Directions
The response should be an exact copy of every record.

Data for processing Start Marker

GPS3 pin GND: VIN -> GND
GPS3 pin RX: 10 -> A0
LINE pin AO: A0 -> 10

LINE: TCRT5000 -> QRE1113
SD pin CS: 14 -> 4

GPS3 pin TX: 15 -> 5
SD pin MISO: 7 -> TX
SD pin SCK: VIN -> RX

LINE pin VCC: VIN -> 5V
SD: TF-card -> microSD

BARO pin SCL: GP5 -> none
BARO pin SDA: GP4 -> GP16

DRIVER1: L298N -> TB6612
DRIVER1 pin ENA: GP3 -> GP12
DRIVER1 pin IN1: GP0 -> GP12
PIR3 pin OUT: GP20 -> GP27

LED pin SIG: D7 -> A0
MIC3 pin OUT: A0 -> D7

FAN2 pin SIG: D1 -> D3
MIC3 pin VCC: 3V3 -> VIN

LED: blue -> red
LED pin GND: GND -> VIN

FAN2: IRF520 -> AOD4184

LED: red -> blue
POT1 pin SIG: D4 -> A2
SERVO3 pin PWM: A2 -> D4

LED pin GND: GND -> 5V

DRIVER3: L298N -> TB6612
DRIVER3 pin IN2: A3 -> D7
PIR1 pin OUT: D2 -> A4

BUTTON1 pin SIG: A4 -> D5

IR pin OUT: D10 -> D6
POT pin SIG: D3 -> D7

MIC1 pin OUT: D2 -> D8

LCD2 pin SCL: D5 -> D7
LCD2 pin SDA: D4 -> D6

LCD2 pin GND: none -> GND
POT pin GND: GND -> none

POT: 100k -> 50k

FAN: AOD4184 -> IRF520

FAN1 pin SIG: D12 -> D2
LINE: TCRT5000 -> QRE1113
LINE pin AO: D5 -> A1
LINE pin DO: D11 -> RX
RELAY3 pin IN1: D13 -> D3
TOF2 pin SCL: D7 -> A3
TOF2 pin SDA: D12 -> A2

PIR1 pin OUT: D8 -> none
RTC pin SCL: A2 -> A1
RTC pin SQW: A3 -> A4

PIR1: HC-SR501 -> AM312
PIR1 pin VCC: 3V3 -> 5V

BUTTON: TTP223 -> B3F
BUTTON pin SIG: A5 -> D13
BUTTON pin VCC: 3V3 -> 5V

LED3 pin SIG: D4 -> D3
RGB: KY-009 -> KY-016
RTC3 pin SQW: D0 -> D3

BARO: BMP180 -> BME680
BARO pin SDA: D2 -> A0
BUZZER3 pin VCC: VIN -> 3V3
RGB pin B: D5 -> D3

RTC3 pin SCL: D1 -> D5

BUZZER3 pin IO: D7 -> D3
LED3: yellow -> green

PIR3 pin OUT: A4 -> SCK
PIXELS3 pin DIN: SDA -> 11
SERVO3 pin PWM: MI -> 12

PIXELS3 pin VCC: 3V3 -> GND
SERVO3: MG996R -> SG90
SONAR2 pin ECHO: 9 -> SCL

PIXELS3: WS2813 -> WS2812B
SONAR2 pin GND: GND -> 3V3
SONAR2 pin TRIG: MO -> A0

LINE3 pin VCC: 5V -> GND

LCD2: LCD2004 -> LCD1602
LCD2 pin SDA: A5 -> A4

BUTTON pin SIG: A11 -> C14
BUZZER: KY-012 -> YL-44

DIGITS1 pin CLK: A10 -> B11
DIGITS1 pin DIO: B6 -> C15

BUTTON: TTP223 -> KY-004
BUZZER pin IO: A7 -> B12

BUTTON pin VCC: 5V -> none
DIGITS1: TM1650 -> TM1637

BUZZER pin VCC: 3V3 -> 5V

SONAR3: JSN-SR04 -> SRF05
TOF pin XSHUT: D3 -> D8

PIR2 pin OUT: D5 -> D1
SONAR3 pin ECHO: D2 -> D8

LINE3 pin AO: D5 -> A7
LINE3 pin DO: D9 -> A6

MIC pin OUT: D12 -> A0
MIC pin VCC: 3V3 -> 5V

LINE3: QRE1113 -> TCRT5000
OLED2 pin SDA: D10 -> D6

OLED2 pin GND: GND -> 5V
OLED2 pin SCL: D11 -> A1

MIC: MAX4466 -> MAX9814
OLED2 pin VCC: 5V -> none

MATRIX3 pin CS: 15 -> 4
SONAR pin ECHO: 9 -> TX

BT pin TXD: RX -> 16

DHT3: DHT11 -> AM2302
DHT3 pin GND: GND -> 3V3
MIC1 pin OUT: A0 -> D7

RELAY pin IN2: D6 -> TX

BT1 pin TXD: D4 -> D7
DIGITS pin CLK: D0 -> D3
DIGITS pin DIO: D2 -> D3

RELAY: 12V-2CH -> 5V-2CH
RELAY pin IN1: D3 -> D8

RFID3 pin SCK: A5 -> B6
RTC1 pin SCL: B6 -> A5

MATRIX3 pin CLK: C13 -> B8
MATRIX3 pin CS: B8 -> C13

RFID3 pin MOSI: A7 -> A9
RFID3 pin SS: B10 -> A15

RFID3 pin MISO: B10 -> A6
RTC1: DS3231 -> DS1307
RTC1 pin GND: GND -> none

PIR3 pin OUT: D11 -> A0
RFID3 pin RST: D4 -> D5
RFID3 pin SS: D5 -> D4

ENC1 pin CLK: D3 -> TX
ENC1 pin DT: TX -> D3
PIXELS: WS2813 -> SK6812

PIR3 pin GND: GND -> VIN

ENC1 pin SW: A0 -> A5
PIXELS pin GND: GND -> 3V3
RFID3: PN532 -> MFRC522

Data for processing End Marker

Answer space
GPS3 pin GND: VIN -> GND
GPS3 pin RX: 10 -> A0
LINE pin AO: A0 -> 10

LINE: TCRT5000 -> QRE1113
SD pin CS: 14 -> 4

GPS3 pin TX: 15 -> 5
SD pin MISO: 7 -> TX
SD pin SCK: VIN -> RX

LINE pin VCC: VIN -> 5V
SD: TF-card -> microSD

BARO pin SCL: GP5 -> none
BARO pin SDA: GP4 -> GP16

DRIVER1: L298N -> TB6612
DRIVER1 pin ENA: GP3 -> GP12
DRIVER1 pin IN1: GP0 -> GP12
PIR3 pin OUT: GP20 -> GP27

LED pin SIG: D7 -> A0
MIC3 pin OUT: A0 -> D7

FAN2 pin SIG: D1 -> D3
MIC3 pin VCC: 3V3 -> VIN

LED: blue -> red
LED pin GND: GND -> VIN

FAN2: IRF520 -> AOD4184

LED: red -> blue
POT1 pin SIG: D4 -> A2
SERVO3 pin PWM: A2 -> D4

LED pin GND: GND -> 5V

DRIVER3: L298N -> TB6612
DRIVER3 pin IN2: A3 -> D7
PIR1 pin OUT: D2 -> A4

BUTTON1 pin SIG: A4 -> D5

IR pin OUT: D10 -> D6
POT pin SIG: D3 -> D7

MIC1 pin OUT: D2 -> D8

LCD2 pin SCL: D5 -> D7
LCD2 pin SDA: D4 -> D6

LCD2 pin GND: none -> GND
POT pin GND: GND -> none

POT: 100k -> 50k

FAN: AOD4184 -> IRF520

FAN1 pin SIG: D12 -> D2
LINE: TCRT5000 -> QRE1113
LINE pin AO: D5 -> A1
LINE pin DO: D11 -> RX
RELAY3 pin IN1: D13 -> D3
TOF2 pin SCL: D7 -> A3
TOF2 pin SDA: D12 -> A2

PIR1 pin OUT: D8 -> none
RTC pin SCL: A2 -> A1
RTC pin SQW: A3 -> A4

PIR1: HC-SR501 -> AM312
PIR1 pin VCC: 3V3 -> 5V

BUTTON: TTP223 -> B3F
BUTTON pin SIG: A5 -> D13
BUTTON pin VCC: 3V3 -> 5V

LED3 pin SIG: D4 -> D3
RGB: KY-009 -> KY-016
RTC3 pin SQW: D0 -> D3

BARO: BMP180 -> BME680
BARO pin SDA: D2 -> A0
BUZZER3 pin VCC: VIN -> 3V3
RGB pin B: D5 -> D3

RTC3 pin SCL: D1 -> D5

BUZZER3 pin IO: D7 -> D3
LED3: yellow -> green

PIR3 pin OUT: A4 -> SCK
PIXELS3 pin DIN: SDA -> 11
SERVO3 pin PWM: MI -> 12

PIXELS3 pin VCC: 3V3 -> GND
SERVO3: MG996R -> SG90
SONAR2 pin ECHO: 9 -> SCL

PIXELS3: WS2813 -> WS2812B
SONAR2 pin GND: GND -> 3V3
SONAR2 pin TRIG: MO -> A0

LINE3 pin VCC: 5V -> GND

LCD2: LCD2004 -> LCD1602
LCD2 pin SDA: A5 -> A4

BUTTON pin SIG: A11 -> C14
BUZZER: KY-012 -> YL-44

DIGITS1 pin CLK: A10 -> B11
DIGITS1 pin DIO: B6 -> C15

BUTTON: TTP223 -> KY-004
BUZZER pin IO: A7 -> B12

BUTTON pin VCC: 5V -> none
DIGITS1: TM1650 -> TM1637

BUZZER pin VCC: 3V3 -> 5V

SONAR3: JSN-SR04 -> SRF05
TOF pin XSHUT: D3 -> D8

PIR2 pin OUT: D5 -> D1
SONAR3 pin ECHO: D2 -> D8

LINE3 pin AO: D5 -> A7
LINE3 pin DO: D9 -> A6

MIC pin OUT: D12 -> A0
MIC pin VCC: 3V3 -> 5V

LINE3: QRE1113 -> TCRT5000
OLED2 pin SDA: D10 -> D6

OLED2 pin GND: GND -> 5V
OLED2 pin SCL: D11 -> A1

MIC: MAX4466 -> MAX9814
OLED2 pin VCC: 5V -> none

MATRIX3 pin CS: 15 -> 4
SONAR pin ECHO: 9 -> TX

BT pin TXD: RX -> 16

DHT3: DHT11 -> AM2302
DHT3 pin GND: GND -> 3V3
MIC1 pin OUT: A0 -> D7

RELAY pin IN2: D6 -> TX

BT1 pin TXD: D4 -> D7
DIGITS pin CLK: D0 -> D3
DIGITS pin DIO: D2 -> D3

RELAY: 12V-2CH -> 5V-2CH
RELAY pin IN1: D3 -> D8

RFID3 pin SCK: A5 -> B6
RTC1 pin SCL: B6 -> A5

MATRIX3 pin CLK: C13 -> B8
MATRIX3 pin CS: B8 -> C13

RFID3 pin MOSI: A7 -> A9
RFID3 pin SS: B10 -> A15

RFID3 pin MISO: B10 -> A6
RTC1: DS3231 -> DS1307
RTC1 pin GND: GND -> none

PIR3 pin OUT: D11 -> A0
RFID3 pin RST: D4 -> D5
RFID3 pin SS: D5 -> D4

ENC1 pin CLK: D3 -> TX
ENC1 pin DT: TX -> D3
PIXELS: WS2813 -> SK6812

PIR3 pin GND: GND -> VIN

ENC1 pin SW: A0 -> A5
PIXELS pin GND: GND -> 3V3
RFID3: PN532 -> MFRC522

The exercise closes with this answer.